Task description = Every line of the records below from the line with "SW4: switch (G14, VEXT) -> none" up to and including the line with "R107: 150k (TICK, VB) -> 150k (VA, VB)" must be reproduced exactly, and no line outside that range.

Dataset extract =
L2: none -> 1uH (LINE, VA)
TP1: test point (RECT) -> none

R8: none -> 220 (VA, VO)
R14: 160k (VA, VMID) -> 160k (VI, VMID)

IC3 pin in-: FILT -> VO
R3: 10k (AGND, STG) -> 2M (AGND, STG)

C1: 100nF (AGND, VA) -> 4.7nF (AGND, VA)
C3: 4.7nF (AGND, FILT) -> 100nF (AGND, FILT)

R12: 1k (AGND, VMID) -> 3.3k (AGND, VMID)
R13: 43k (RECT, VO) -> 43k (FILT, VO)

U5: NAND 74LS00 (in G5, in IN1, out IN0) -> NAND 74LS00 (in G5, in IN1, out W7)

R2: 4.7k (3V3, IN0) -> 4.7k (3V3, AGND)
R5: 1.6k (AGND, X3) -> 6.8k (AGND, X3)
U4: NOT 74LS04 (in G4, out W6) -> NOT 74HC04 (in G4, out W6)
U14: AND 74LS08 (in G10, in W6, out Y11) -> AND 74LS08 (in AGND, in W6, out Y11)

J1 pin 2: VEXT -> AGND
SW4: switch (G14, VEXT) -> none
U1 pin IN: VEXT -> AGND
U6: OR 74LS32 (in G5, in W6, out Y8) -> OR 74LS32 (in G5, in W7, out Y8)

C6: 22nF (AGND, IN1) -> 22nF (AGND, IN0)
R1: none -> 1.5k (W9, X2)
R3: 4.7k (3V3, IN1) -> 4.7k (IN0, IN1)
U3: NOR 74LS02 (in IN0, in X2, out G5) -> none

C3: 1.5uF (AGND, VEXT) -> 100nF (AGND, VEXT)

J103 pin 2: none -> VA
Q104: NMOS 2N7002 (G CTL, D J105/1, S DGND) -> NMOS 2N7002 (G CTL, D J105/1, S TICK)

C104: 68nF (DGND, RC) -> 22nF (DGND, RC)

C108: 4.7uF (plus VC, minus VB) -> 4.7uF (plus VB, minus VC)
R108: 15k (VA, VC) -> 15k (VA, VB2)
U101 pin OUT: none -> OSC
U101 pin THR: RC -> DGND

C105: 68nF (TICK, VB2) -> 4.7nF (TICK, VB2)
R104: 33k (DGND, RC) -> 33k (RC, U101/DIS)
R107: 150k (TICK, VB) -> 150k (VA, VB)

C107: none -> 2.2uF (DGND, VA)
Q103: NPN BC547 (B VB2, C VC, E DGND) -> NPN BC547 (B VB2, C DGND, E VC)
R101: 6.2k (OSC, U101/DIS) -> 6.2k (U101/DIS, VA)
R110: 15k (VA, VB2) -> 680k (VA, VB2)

Task response =
SW4: switch (G14, VEXT) -> none
U1 pin IN: VEXT -> AGND
U6: OR 74LS32 (in G5, in W6, out Y8) -> OR 74LS32 (in G5, in W7, out Y8)

C6: 22nF (AGND, IN1) -> 22nF (AGND, IN0)
R1: none -> 1.5k (W9, X2)
R3: 4.7k (3V3, IN1) -> 4.7k (IN0, IN1)
U3: NOR 74LS02 (in IN0, in X2, out G5) -> none

C3: 1.5uF (AGND, VEXT) -> 100nF (AGND, VEXT)

J103 pin 2: none -> VA
Q104: NMOS 2N7002 (G CTL, D J105/1, S DGND) -> NMOS 2N7002 (G CTL, D J105/1, S TICK)

C104: 68nF (DGND, RC) -> 22nF (DGND, RC)

C108: 4.7uF (plus VC, minus VB) -> 4.7uF (plus VB, minus VC)
R108: 15k (VA, VC) -> 15k (VA, VB2)
U101 pin OUT: none -> OSC
U101 pin THR: RC -> DGND

C105: 68nF (TICK, VB2) -> 4.7nF (TICK, VB2)
R104: 33k (DGND, RC) -> 33k (RC, U101/DIS)
R107: 150k (TICK, VB) -> 150k (VA, VB)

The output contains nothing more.